# [To do]
One exact copy of the listing, minus the images, is the required answer.
(Information supplied)
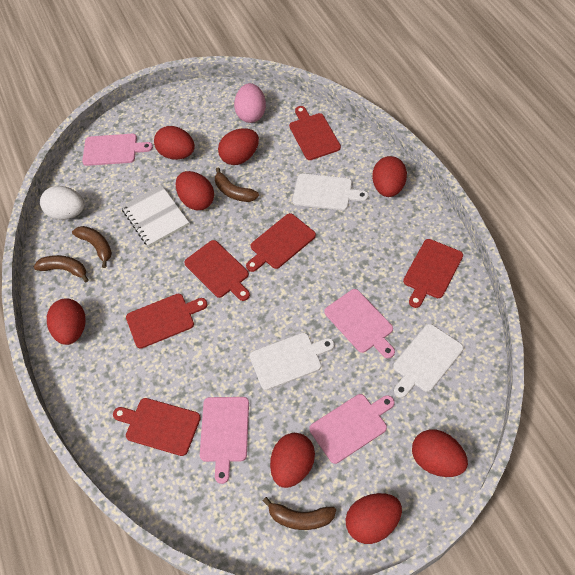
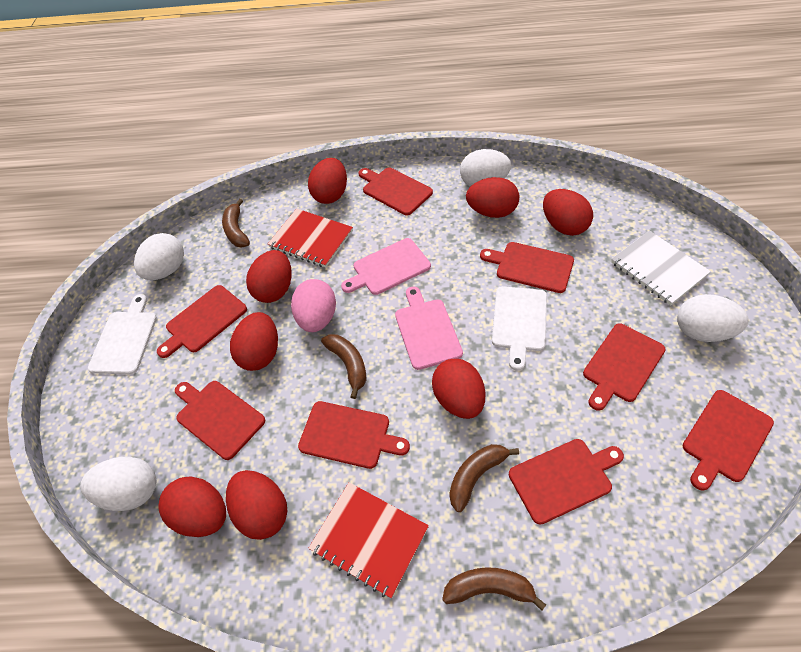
pink cutting board: 4 -> 2
red cutting board: 6 -> 8
red notebook: 0 -> 2
white cutting board: 3 -> 2
white egg: 1 -> 4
(End Information supplied)
# [Task answer]
pink cutting board: 4 -> 2
red cutting board: 6 -> 8
red notebook: 0 -> 2
white cutting board: 3 -> 2
white egg: 1 -> 4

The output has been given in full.